=== Exercise directions ===
Please quote the rows from the one containing "cyan ellipse: moved 2 px right, 2 px up" through the last row, with both ends included. Leave the pictures out of your answer.

=== Data provided ===

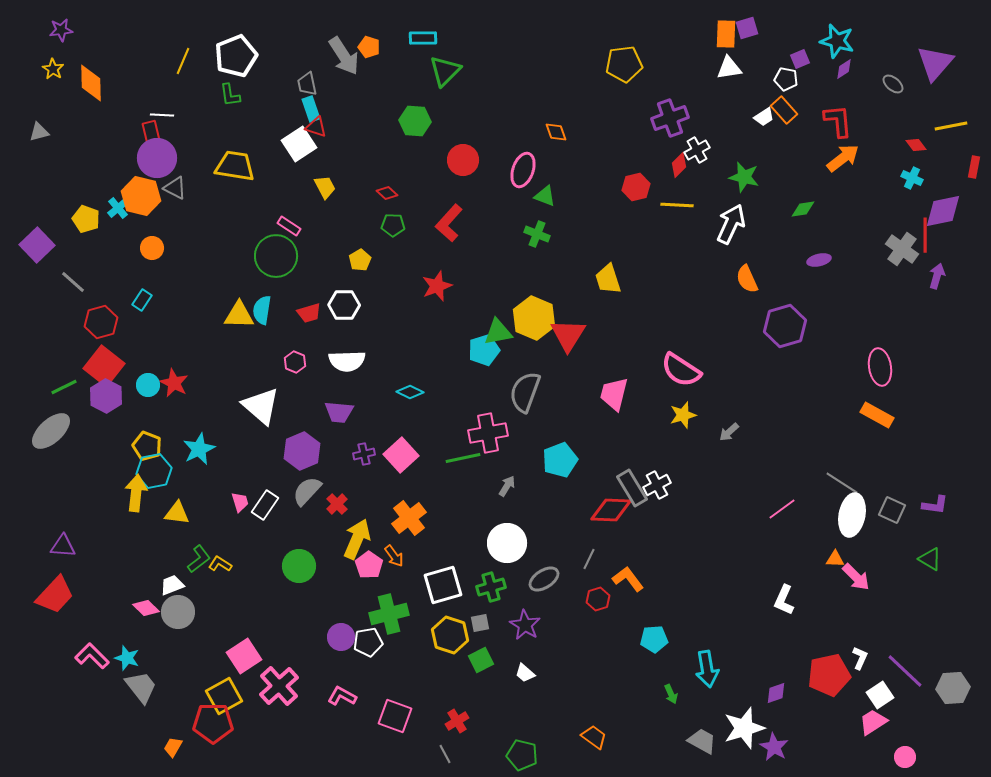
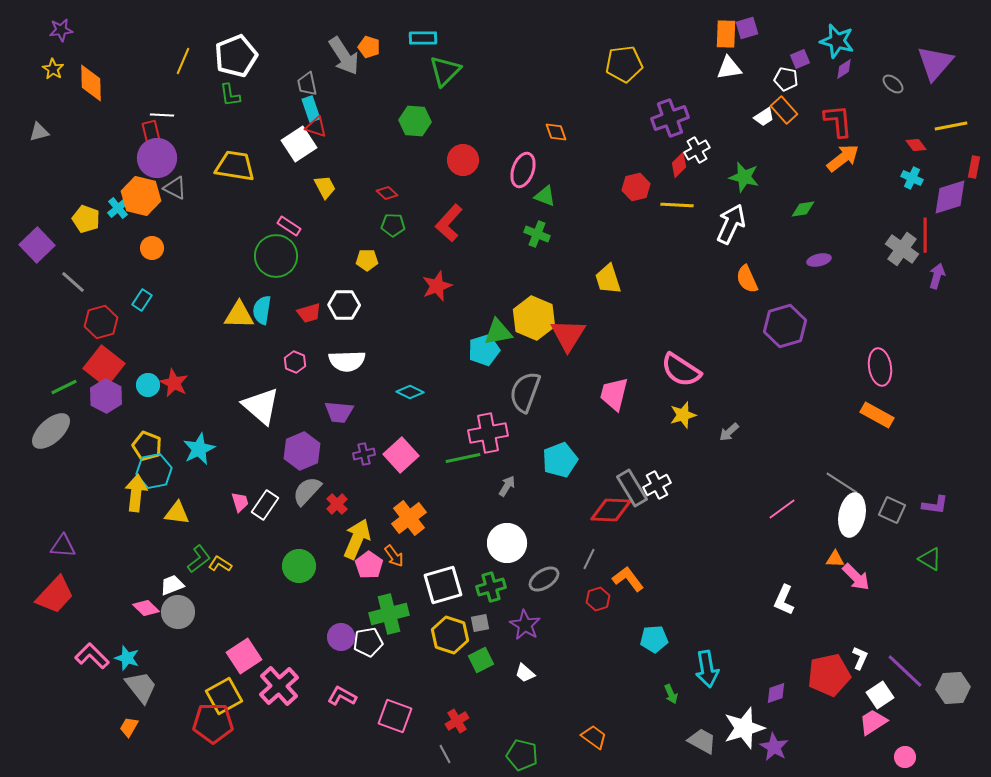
purple diamond at (943, 211): moved 7 px right, 14 px up; rotated 6 degrees counterclockwise
yellow pentagon at (360, 260): moved 7 px right; rotated 30 degrees clockwise
orange trapezoid at (173, 747): moved 44 px left, 20 px up
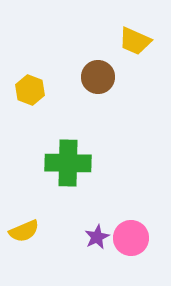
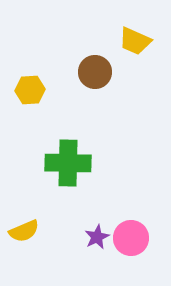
brown circle: moved 3 px left, 5 px up
yellow hexagon: rotated 24 degrees counterclockwise
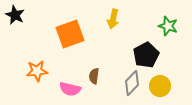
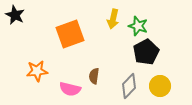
green star: moved 30 px left
black pentagon: moved 3 px up
gray diamond: moved 3 px left, 3 px down
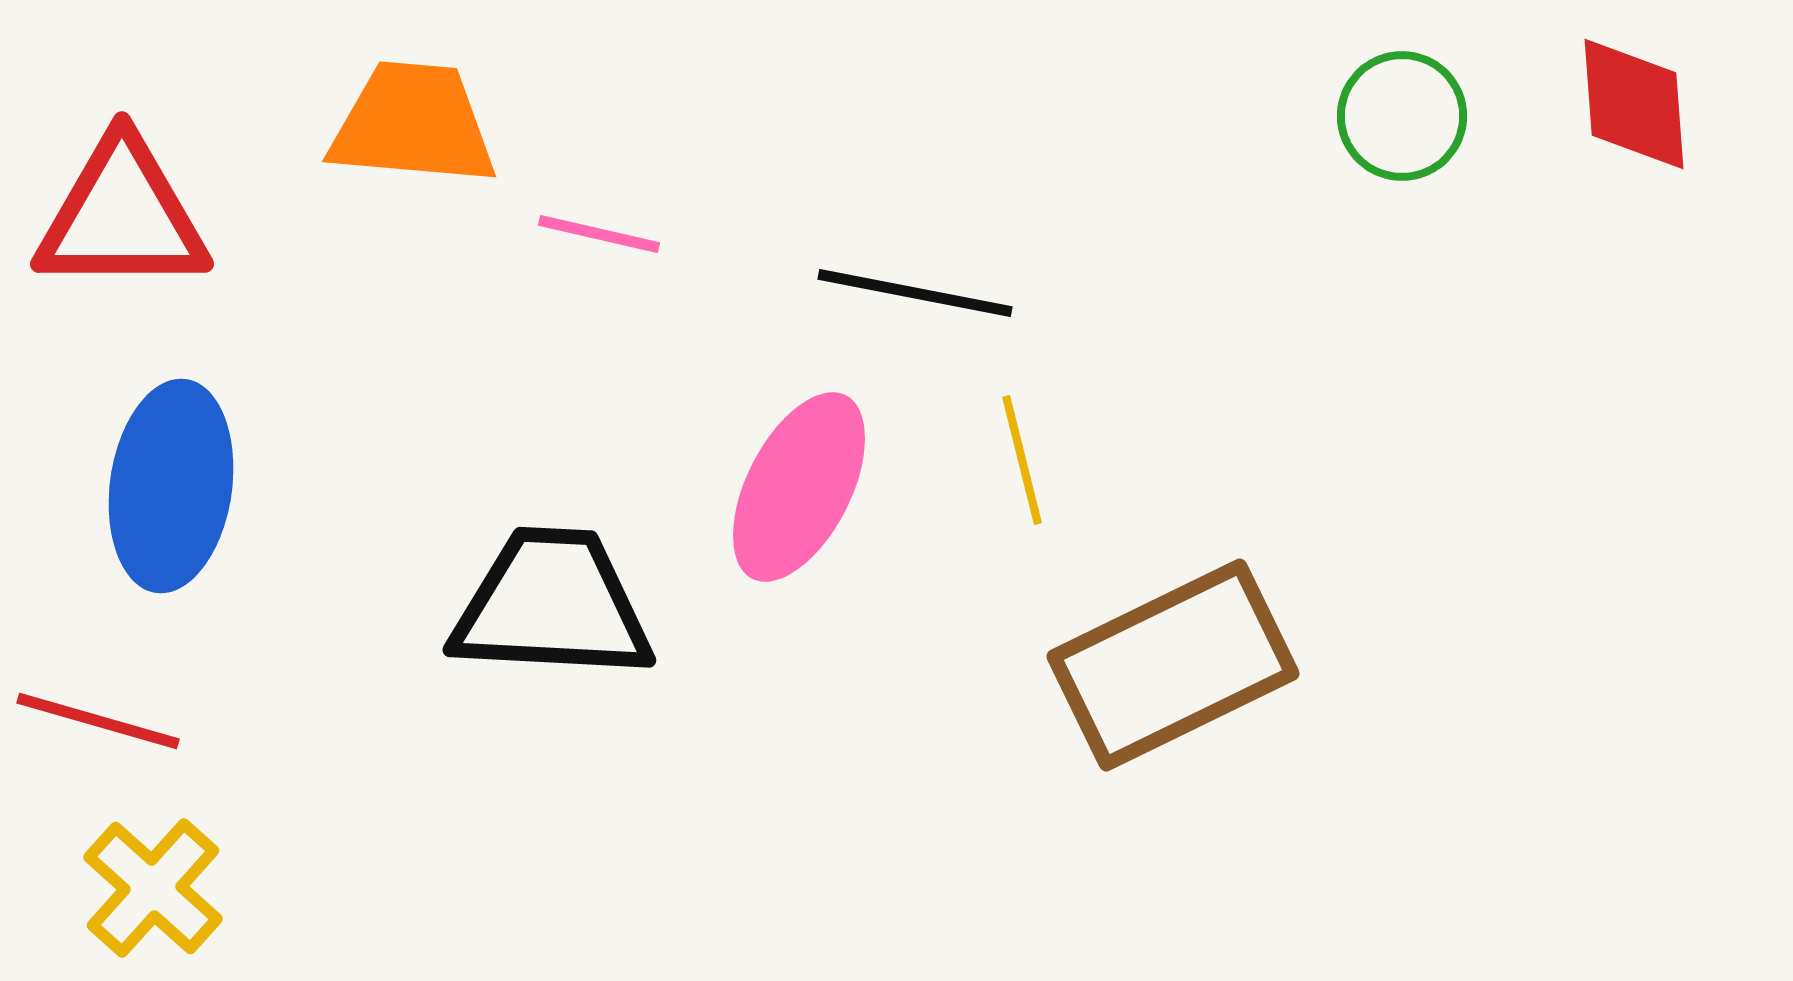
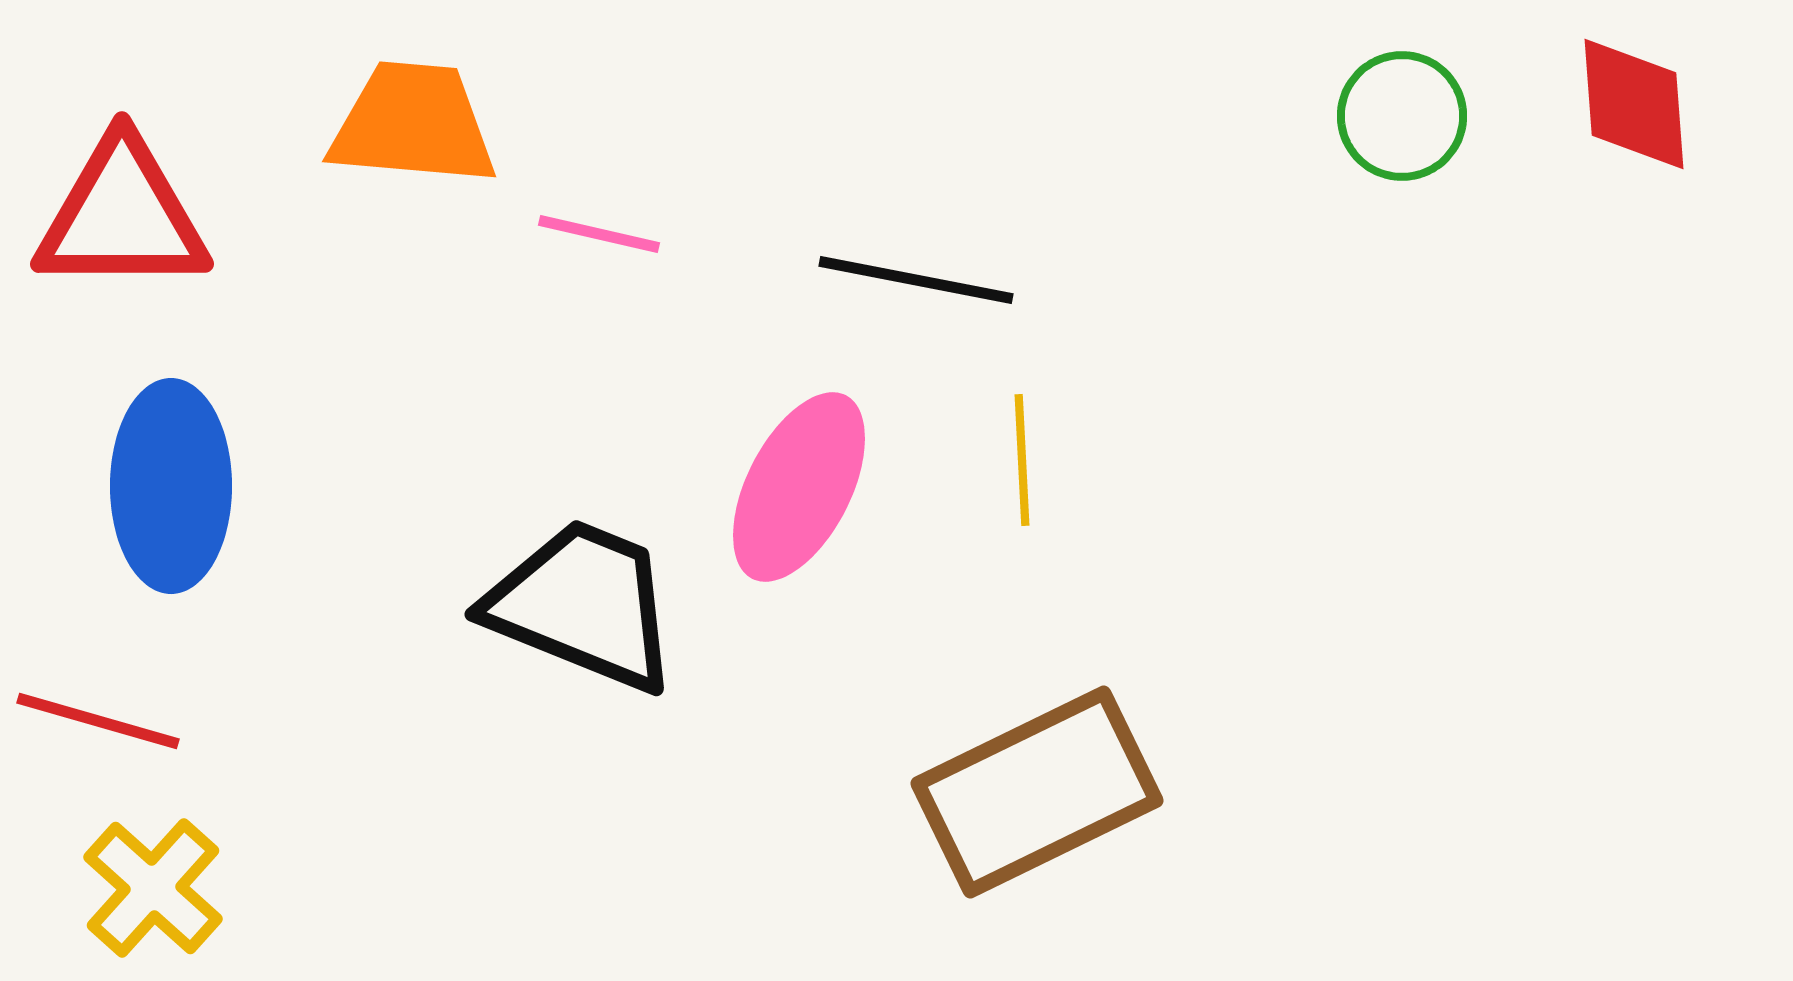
black line: moved 1 px right, 13 px up
yellow line: rotated 11 degrees clockwise
blue ellipse: rotated 8 degrees counterclockwise
black trapezoid: moved 31 px right; rotated 19 degrees clockwise
brown rectangle: moved 136 px left, 127 px down
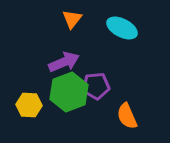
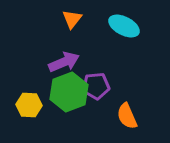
cyan ellipse: moved 2 px right, 2 px up
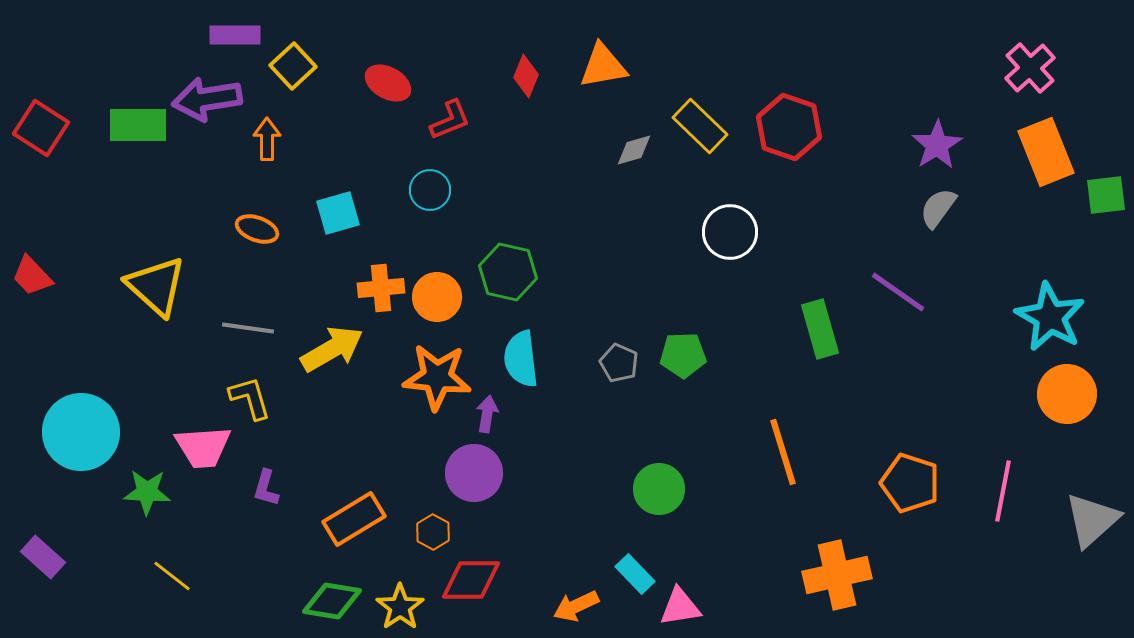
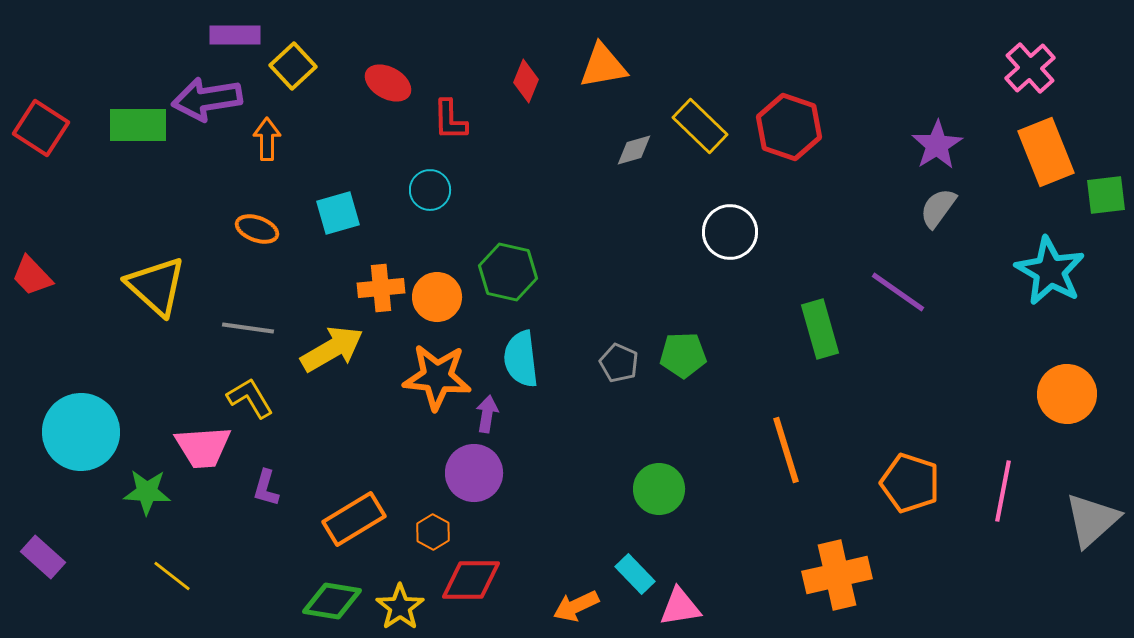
red diamond at (526, 76): moved 5 px down
red L-shape at (450, 120): rotated 111 degrees clockwise
cyan star at (1050, 317): moved 46 px up
yellow L-shape at (250, 398): rotated 15 degrees counterclockwise
orange line at (783, 452): moved 3 px right, 2 px up
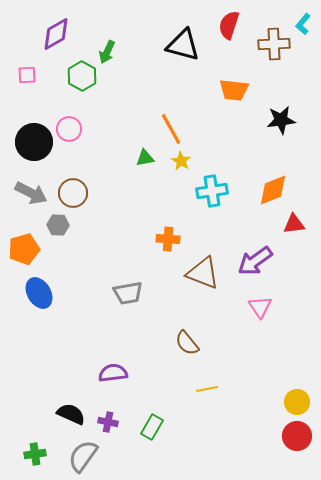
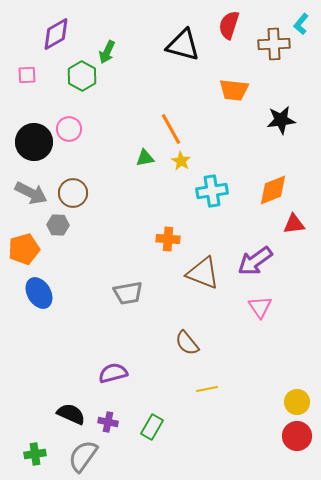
cyan L-shape: moved 2 px left
purple semicircle: rotated 8 degrees counterclockwise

=== Written solution ===
cyan ellipse: moved 2 px right, 2 px up
red diamond at (526, 76): moved 5 px down
red L-shape at (450, 120): rotated 111 degrees clockwise
cyan star at (1050, 317): moved 46 px up
yellow L-shape at (250, 398): rotated 15 degrees counterclockwise
orange line at (783, 452): moved 3 px right, 2 px up
cyan L-shape: moved 2 px left
purple semicircle: rotated 8 degrees counterclockwise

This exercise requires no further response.